_WHAT YOU NEED TO DO_
A faithful copy of the data, pictures omitted, is the required answer.

_PROVIDED MATERIAL_
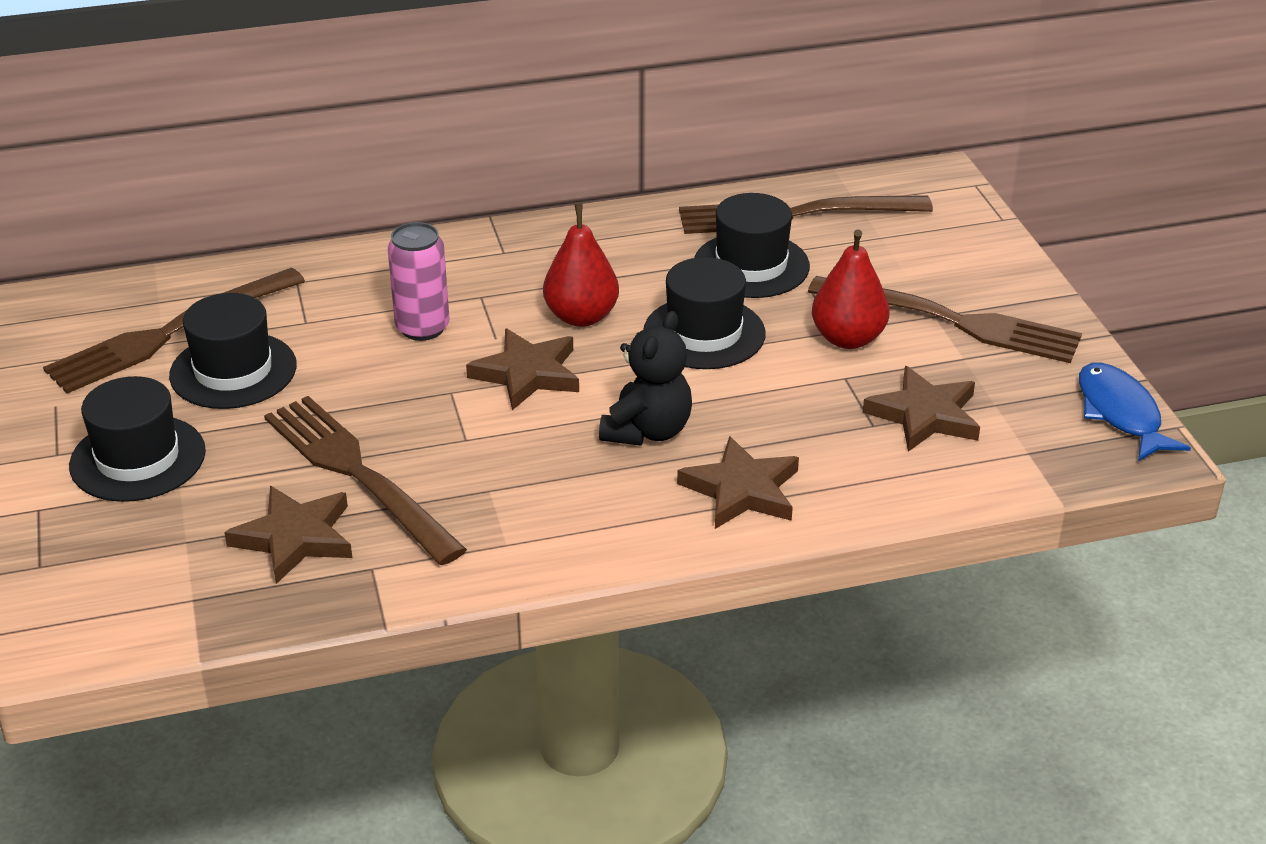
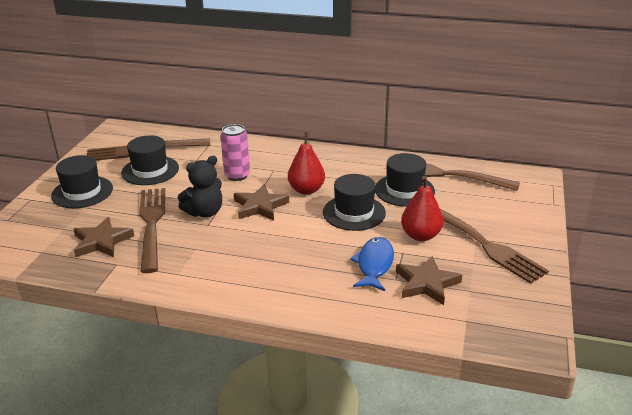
camera: 30 degrees right, 5 degrees down
(647, 431) = (286, 246): black teddy bear -> black teddy bear (205, 212)
(741, 490) = (302, 287): brown star -> none
(1120, 413) = (537, 318): blue fish -> blue fish (374, 264)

_ANSWER BOX_
camera: 30 degrees right, 5 degrees down
(647, 431) = (286, 246): black teddy bear -> black teddy bear (205, 212)
(741, 490) = (302, 287): brown star -> none
(1120, 413) = (537, 318): blue fish -> blue fish (374, 264)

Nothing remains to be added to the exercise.